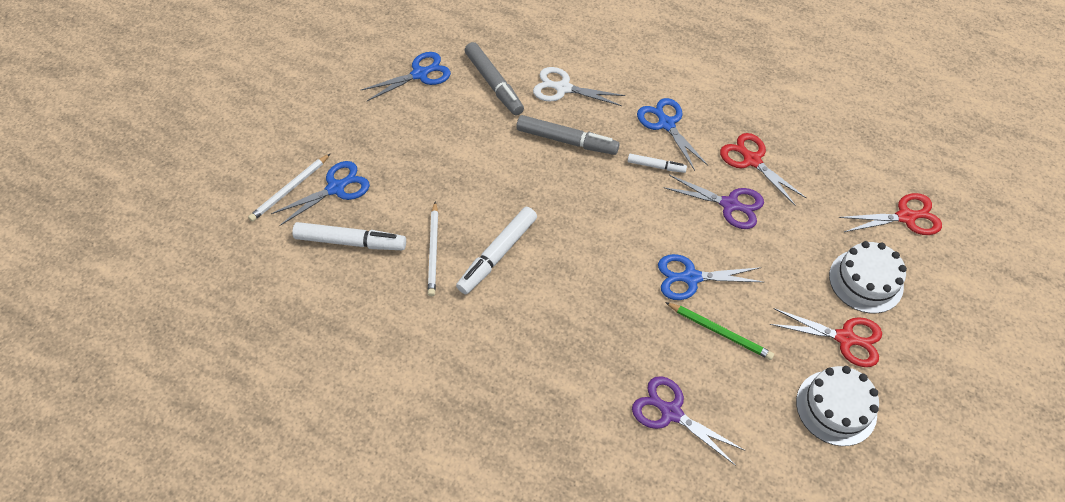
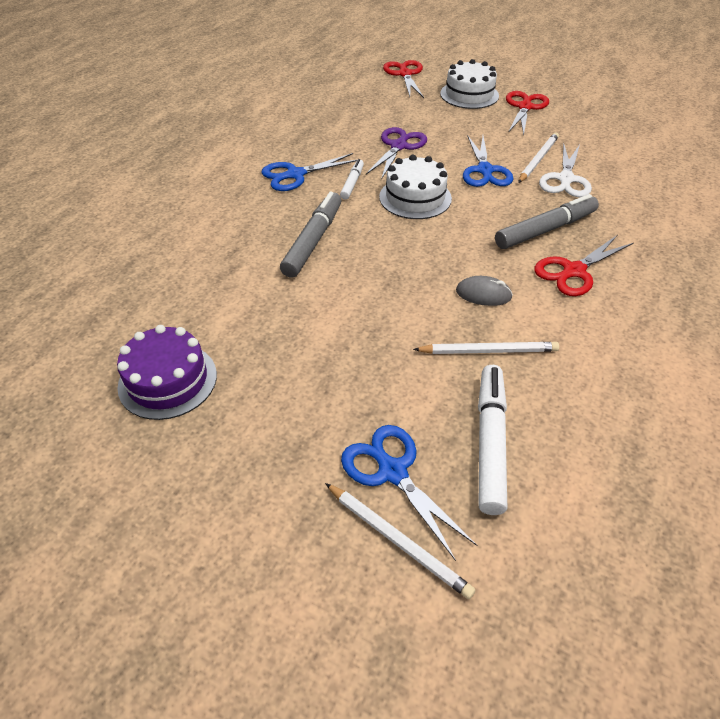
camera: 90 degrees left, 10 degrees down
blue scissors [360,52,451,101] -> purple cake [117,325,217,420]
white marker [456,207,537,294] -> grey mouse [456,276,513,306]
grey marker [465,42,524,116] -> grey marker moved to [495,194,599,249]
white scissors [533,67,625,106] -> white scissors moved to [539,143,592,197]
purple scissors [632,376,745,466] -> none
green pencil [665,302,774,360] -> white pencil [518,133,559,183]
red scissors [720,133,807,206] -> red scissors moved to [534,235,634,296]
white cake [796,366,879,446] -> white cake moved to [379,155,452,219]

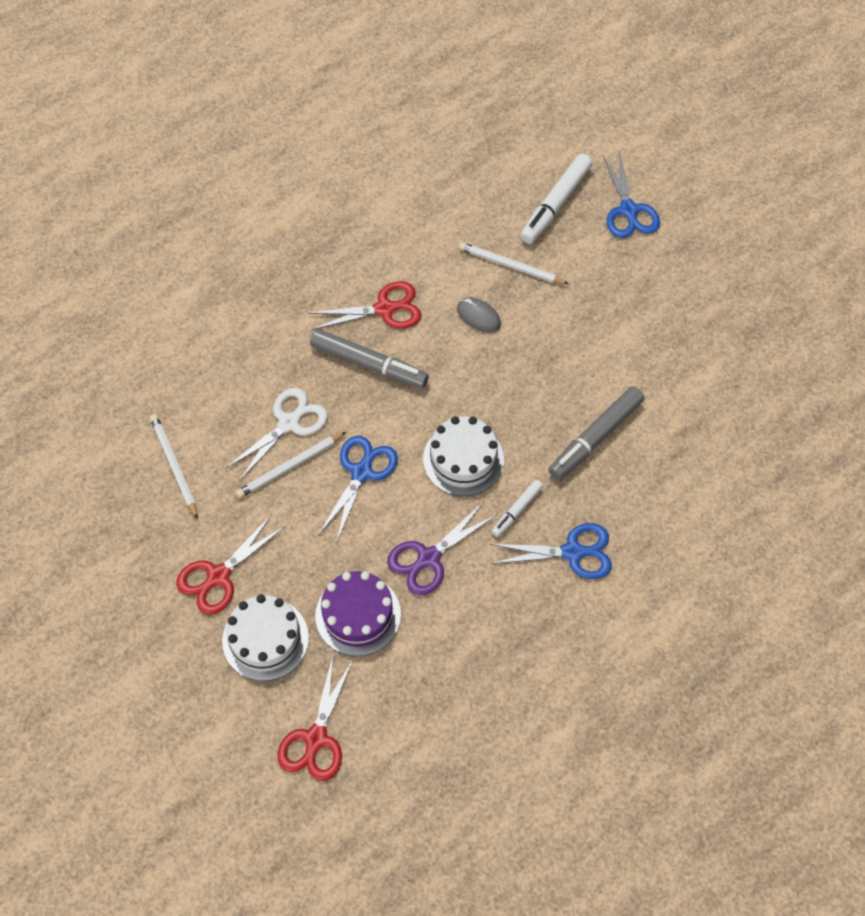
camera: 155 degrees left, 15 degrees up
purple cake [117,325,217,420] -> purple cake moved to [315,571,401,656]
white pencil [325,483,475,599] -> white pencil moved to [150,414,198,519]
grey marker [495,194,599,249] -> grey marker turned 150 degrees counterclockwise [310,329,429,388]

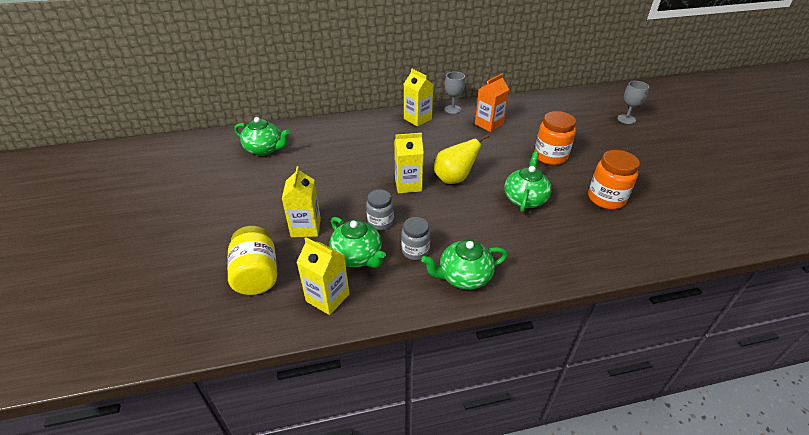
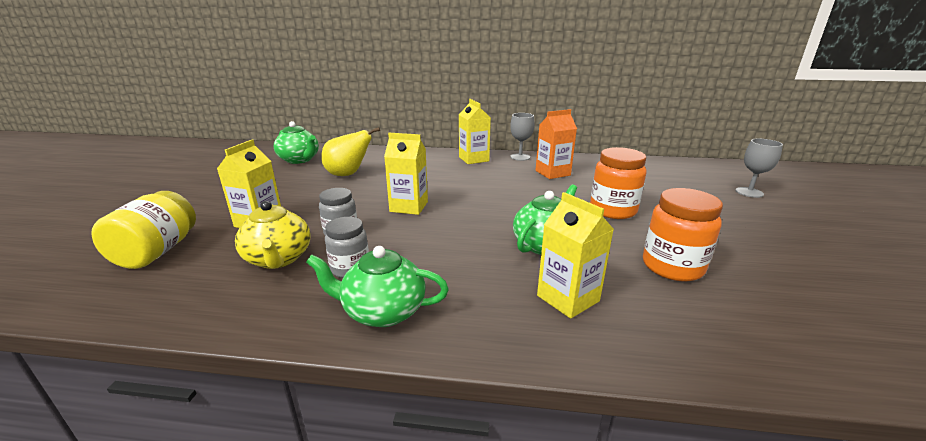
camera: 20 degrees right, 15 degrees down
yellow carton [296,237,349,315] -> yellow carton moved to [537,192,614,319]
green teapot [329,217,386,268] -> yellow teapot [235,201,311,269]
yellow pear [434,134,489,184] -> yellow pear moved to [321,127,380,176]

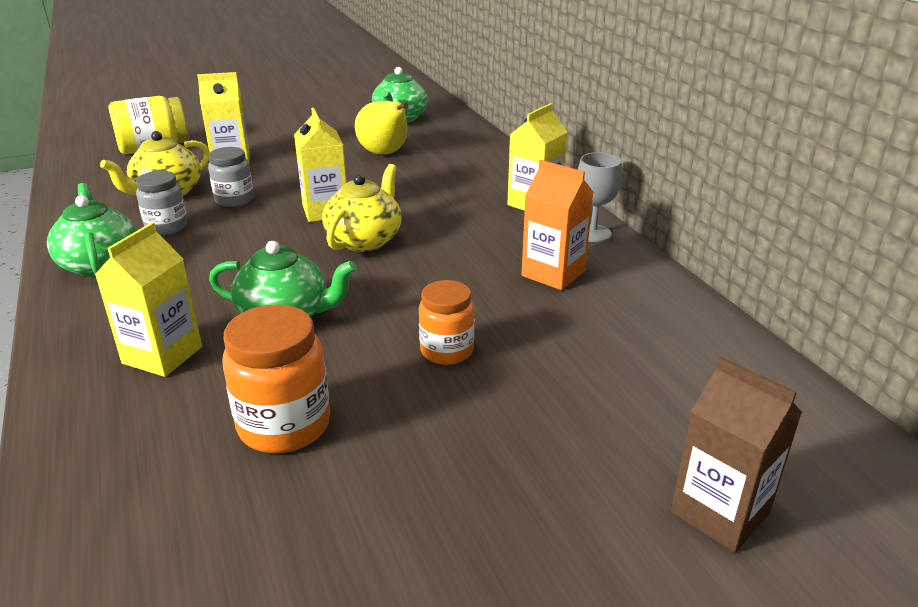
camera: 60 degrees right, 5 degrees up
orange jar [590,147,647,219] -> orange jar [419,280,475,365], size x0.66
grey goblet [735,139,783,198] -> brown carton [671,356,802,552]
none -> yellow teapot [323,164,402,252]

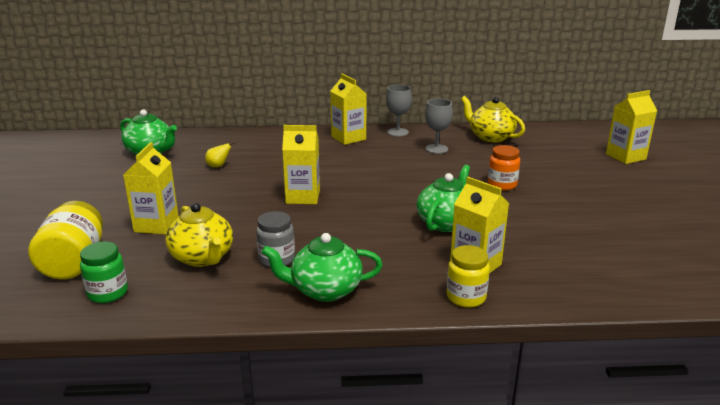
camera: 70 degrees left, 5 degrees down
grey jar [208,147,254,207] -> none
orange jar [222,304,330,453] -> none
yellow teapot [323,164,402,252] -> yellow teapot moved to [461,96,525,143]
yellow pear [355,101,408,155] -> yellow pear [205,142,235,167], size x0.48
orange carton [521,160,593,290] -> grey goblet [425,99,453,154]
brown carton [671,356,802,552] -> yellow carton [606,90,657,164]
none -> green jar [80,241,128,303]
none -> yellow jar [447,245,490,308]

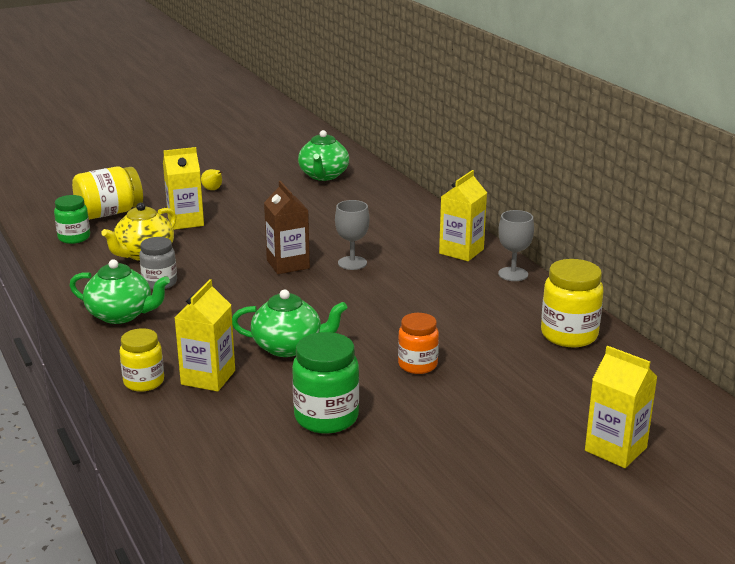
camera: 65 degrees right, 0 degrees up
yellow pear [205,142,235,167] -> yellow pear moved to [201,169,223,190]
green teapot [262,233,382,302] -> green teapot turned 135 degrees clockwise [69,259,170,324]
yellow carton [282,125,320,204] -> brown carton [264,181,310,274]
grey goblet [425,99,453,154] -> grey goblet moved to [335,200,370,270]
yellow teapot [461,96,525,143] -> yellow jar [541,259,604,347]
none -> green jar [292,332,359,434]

———

ASSIGNED TASK ▸
With the pictures set aside, return each line of the listing exactly as given.

ANSWER ▸
camera: 90 degrees left, 10 degrees down
blue scissors [360,52,451,101] -> purple cake [117,325,217,420]
white marker [456,207,537,294] -> grey mouse [456,276,513,306]
grey marker [465,42,524,116] -> grey marker moved to [495,194,599,249]
white scissors [533,67,625,106] -> white scissors moved to [539,143,592,197]
purple scissors [632,376,745,466] -> none
green pencil [665,302,774,360] -> white pencil [518,133,559,183]
red scissors [720,133,807,206] -> red scissors moved to [534,235,634,296]
white cake [796,366,879,446] -> white cake moved to [379,155,452,219]

camera: 155 degrees left, 15 degrees up
purple cake [117,325,217,420] -> purple cake moved to [315,571,401,656]
white pencil [325,483,475,599] -> white pencil moved to [150,414,198,519]
grey marker [495,194,599,249] -> grey marker turned 150 degrees counterclockwise [310,329,429,388]

camera: 20 degrees right, 15 degrees down
yellow carton [296,237,349,315] -> yellow carton moved to [537,192,614,319]
green teapot [329,217,386,268] -> yellow teapot [235,201,311,269]
yellow pear [434,134,489,184] -> yellow pear moved to [321,127,380,176]

camera: 60 degrees right, 5 degrees up
orange jar [590,147,647,219] -> orange jar [419,280,475,365], size x0.66
grey goblet [735,139,783,198] -> brown carton [671,356,802,552]
none -> yellow teapot [323,164,402,252]

camera: 70 degrees left, 5 degrees down
grey jar [208,147,254,207] -> none
orange jar [222,304,330,453] -> none
yellow teapot [323,164,402,252] -> yellow teapot moved to [461,96,525,143]
yellow pear [355,101,408,155] -> yellow pear [205,142,235,167], size x0.48
orange carton [521,160,593,290] -> grey goblet [425,99,453,154]
brown carton [671,356,802,552] -> yellow carton [606,90,657,164]
none -> green jar [80,241,128,303]
none -> yellow jar [447,245,490,308]

camera: 65 degrees right, 0 degrees up
yellow pear [205,142,235,167] -> yellow pear moved to [201,169,223,190]
green teapot [262,233,382,302] -> green teapot turned 135 degrees clockwise [69,259,170,324]
yellow carton [282,125,320,204] -> brown carton [264,181,310,274]
grey goblet [425,99,453,154] -> grey goblet moved to [335,200,370,270]
yellow teapot [461,96,525,143] -> yellow jar [541,259,604,347]
none -> green jar [292,332,359,434]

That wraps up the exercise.